▶ _Extracted data_
________________________

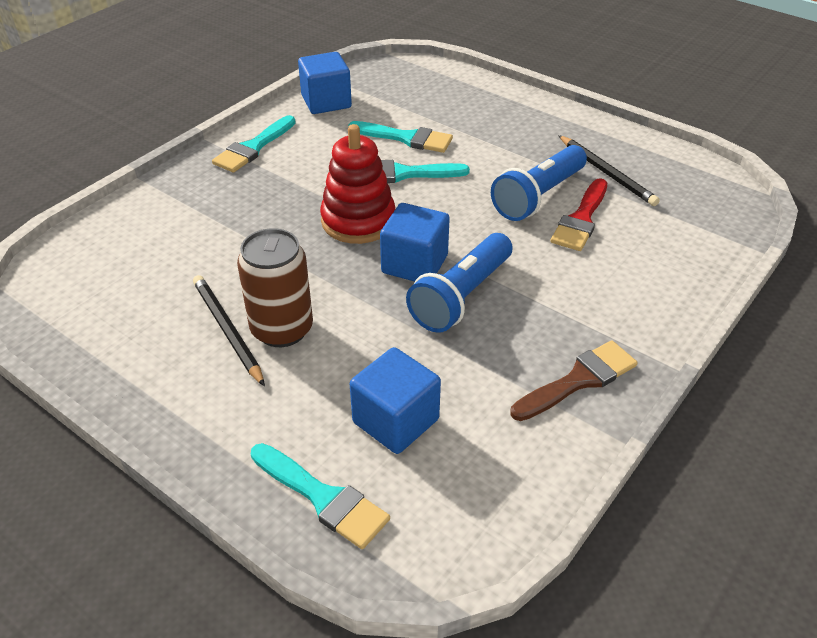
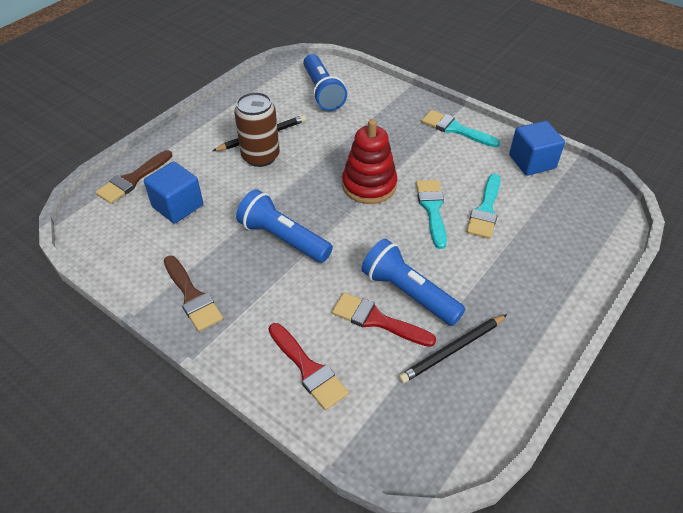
camera: 90 degrees right, 5 degrees up
(125, 265) = (322, 92): none -> blue flashlight
(323, 498) = (132, 179): turquoise brush -> brown brush
(414, 264) = (319, 215): blue cube -> none
(660, 269) = (308, 369): none -> red brush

________________________

▶ _What is needed_
The line containing "(125, 265) = (322, 92): none" and each line after it through the end of the listing above must be printed exactly, with nothing added.

▶ _Solution to this task_
(125, 265) = (322, 92): none -> blue flashlight
(323, 498) = (132, 179): turquoise brush -> brown brush
(414, 264) = (319, 215): blue cube -> none
(660, 269) = (308, 369): none -> red brush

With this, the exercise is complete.